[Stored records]
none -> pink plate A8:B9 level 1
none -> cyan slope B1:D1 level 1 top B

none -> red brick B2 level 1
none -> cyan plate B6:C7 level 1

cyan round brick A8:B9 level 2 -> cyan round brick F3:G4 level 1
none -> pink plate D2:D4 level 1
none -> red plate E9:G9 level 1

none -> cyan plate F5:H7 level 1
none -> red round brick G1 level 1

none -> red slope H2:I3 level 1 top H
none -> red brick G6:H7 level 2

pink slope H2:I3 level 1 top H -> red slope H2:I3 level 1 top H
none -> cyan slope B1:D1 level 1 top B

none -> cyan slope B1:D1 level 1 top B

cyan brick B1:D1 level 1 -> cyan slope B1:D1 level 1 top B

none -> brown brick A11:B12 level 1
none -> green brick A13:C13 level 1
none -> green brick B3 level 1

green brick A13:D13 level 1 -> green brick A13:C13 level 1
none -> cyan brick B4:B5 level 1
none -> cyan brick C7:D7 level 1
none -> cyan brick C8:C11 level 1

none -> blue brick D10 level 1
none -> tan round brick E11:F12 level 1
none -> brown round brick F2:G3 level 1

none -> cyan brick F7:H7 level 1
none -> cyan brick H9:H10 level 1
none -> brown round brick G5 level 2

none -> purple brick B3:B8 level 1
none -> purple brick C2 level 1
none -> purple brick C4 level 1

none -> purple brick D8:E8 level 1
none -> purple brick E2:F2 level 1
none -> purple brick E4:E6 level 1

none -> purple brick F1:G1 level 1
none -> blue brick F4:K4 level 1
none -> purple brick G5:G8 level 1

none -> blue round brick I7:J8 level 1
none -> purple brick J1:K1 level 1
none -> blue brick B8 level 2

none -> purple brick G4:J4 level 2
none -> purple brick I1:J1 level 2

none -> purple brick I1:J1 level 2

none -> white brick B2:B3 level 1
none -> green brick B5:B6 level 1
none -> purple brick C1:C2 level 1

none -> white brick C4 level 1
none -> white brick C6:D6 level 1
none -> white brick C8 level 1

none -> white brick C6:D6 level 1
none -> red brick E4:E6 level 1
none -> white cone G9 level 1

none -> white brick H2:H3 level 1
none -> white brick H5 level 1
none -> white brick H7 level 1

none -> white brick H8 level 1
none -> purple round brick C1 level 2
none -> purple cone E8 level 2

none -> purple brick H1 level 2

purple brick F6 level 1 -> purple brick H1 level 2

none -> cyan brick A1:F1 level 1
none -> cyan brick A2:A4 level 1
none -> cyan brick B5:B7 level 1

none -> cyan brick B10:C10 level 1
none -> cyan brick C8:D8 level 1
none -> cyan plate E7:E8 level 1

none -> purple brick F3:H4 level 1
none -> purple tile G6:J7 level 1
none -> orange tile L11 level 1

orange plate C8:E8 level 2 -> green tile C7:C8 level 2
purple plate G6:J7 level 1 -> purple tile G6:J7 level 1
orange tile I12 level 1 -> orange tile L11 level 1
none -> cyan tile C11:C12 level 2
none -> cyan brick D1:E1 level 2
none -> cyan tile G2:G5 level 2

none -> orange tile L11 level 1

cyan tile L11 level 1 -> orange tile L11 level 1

● Task to complete
If a line in the records above holds the string "tile", copy it.

● Answer
none -> purple tile G6:J7 level 1
none -> orange tile L11 level 1
orange plate C8:E8 level 2 -> green tile C7:C8 level 2
purple plate G6:J7 level 1 -> purple tile G6:J7 level 1
orange tile I12 level 1 -> orange tile L11 level 1
none -> cyan tile C11:C12 level 2
none -> cyan tile G2:G5 level 2
none -> orange tile L11 level 1
cyan tile L11 level 1 -> orange tile L11 level 1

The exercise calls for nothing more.